Count how many of the lines below contain the string "numericTimeSignature", with case taken into account, and give only the number.

-- start MATERIAL FOR THIS EXERCISE --

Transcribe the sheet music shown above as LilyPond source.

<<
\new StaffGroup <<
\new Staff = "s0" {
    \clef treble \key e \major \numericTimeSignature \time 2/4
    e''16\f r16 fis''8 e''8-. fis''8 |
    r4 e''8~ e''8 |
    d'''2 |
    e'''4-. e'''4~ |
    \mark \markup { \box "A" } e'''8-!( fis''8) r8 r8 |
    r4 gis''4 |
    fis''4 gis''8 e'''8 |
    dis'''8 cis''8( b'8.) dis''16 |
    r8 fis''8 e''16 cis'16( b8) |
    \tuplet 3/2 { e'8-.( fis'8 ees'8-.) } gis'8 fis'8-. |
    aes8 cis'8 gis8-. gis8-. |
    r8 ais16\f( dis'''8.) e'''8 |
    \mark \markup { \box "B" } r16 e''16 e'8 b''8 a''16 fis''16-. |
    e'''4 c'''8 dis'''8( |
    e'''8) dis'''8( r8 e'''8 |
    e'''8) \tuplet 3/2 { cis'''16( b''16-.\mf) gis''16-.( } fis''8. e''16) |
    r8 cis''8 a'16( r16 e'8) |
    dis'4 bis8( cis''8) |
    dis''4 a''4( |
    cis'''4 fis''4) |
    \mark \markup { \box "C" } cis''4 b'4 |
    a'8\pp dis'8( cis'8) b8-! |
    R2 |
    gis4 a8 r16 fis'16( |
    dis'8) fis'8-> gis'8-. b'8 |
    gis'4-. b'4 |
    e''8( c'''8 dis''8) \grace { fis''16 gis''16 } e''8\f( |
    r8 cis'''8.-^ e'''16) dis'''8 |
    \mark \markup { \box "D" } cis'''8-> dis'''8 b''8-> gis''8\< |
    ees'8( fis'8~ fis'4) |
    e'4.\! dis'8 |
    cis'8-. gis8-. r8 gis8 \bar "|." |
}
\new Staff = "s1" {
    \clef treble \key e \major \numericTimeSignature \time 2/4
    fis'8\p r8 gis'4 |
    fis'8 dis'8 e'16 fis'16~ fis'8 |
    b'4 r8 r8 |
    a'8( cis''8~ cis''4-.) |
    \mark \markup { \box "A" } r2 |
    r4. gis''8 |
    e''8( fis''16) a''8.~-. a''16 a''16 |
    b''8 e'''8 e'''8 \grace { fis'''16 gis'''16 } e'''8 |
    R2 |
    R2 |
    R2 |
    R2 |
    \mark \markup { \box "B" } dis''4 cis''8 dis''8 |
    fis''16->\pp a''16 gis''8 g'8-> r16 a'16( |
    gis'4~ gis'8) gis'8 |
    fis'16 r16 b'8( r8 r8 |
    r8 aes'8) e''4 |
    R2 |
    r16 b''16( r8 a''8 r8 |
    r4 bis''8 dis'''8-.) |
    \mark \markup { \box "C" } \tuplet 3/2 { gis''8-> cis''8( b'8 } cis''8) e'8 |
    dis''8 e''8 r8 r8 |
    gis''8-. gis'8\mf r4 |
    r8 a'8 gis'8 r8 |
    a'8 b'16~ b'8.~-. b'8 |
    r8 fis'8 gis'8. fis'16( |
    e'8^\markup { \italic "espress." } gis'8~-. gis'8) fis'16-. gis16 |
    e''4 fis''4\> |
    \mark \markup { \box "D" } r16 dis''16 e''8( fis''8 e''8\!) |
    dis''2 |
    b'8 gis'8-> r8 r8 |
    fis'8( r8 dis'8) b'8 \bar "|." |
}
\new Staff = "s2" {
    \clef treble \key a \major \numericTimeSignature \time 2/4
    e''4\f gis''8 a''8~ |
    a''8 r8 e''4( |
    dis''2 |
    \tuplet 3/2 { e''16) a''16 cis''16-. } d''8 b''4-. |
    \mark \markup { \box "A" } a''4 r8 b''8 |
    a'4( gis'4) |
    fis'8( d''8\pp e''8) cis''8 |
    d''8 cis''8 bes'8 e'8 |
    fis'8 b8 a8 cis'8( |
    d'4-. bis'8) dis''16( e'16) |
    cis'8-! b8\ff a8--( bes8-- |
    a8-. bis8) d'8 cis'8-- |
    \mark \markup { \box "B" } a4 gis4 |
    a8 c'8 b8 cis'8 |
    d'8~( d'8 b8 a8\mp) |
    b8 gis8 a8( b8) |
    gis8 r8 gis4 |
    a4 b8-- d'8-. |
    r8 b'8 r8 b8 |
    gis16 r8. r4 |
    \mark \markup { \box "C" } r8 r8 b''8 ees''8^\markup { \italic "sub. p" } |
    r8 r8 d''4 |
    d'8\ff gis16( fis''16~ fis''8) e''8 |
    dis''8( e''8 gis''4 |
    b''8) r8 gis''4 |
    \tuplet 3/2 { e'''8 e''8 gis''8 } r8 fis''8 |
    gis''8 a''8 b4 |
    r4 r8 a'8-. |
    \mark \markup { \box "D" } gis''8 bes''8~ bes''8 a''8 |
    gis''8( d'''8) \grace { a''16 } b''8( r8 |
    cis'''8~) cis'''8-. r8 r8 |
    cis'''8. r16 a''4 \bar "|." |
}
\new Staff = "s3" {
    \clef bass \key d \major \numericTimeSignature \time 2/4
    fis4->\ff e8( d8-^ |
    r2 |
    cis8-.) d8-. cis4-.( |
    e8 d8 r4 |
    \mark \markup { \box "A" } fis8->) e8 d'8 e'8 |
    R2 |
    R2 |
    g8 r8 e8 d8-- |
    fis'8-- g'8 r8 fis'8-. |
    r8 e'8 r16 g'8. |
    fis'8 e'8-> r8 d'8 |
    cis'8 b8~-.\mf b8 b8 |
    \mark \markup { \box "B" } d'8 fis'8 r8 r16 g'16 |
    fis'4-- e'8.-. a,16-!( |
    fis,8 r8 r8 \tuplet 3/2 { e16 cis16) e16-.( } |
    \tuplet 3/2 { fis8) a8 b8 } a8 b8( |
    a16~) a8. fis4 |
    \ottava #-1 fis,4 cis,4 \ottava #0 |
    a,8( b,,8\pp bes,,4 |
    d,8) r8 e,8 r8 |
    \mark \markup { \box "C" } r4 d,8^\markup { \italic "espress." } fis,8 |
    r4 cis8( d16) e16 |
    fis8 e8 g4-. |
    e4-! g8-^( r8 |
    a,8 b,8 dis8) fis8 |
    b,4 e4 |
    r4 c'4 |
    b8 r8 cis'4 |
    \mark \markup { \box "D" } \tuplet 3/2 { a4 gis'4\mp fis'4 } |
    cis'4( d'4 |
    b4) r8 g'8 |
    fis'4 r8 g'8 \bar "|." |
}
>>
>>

-- end MATERIAL FOR THIS EXERCISE --

**EXERCISE RESPONSE**:
4